# Exercise details
Write down exactly the line where "Outer messages: [429,351,837,634]" occurs and every line that follows it through the end of the material below; include nothing else.

# Source material

BEGIN

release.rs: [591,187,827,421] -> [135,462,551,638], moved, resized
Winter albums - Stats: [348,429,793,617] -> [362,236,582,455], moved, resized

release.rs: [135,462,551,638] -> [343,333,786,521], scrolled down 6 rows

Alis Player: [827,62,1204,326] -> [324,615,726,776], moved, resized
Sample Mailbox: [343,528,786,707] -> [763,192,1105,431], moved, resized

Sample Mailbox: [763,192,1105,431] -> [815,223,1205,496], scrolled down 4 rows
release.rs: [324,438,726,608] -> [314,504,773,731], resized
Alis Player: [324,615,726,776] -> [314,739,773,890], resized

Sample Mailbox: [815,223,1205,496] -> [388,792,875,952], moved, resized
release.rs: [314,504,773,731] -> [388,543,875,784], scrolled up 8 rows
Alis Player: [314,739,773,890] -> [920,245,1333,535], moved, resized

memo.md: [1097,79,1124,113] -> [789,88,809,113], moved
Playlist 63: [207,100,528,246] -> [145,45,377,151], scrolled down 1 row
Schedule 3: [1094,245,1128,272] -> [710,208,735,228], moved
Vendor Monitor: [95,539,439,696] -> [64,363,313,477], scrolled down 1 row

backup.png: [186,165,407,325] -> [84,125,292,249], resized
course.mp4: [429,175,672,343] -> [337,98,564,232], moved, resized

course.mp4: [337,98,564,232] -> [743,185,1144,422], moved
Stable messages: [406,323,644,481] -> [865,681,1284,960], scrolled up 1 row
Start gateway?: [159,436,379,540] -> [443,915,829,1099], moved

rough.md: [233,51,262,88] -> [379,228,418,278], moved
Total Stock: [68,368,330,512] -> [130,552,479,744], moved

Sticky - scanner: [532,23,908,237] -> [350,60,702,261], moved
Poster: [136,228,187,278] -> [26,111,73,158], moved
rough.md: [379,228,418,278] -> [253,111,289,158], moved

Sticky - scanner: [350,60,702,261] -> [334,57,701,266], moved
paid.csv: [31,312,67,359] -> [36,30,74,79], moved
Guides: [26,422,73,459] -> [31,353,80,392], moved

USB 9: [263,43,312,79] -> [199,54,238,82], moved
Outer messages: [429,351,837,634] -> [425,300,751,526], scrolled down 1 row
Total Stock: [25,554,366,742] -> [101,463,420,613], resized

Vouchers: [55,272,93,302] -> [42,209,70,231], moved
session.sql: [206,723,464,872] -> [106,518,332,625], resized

END

# Answer box
Outer messages: [429,351,837,634] -> [425,300,751,526], scrolled down 1 row
Total Stock: [25,554,366,742] -> [101,463,420,613], resized

Vouchers: [55,272,93,302] -> [42,209,70,231], moved
session.sql: [206,723,464,872] -> [106,518,332,625], resized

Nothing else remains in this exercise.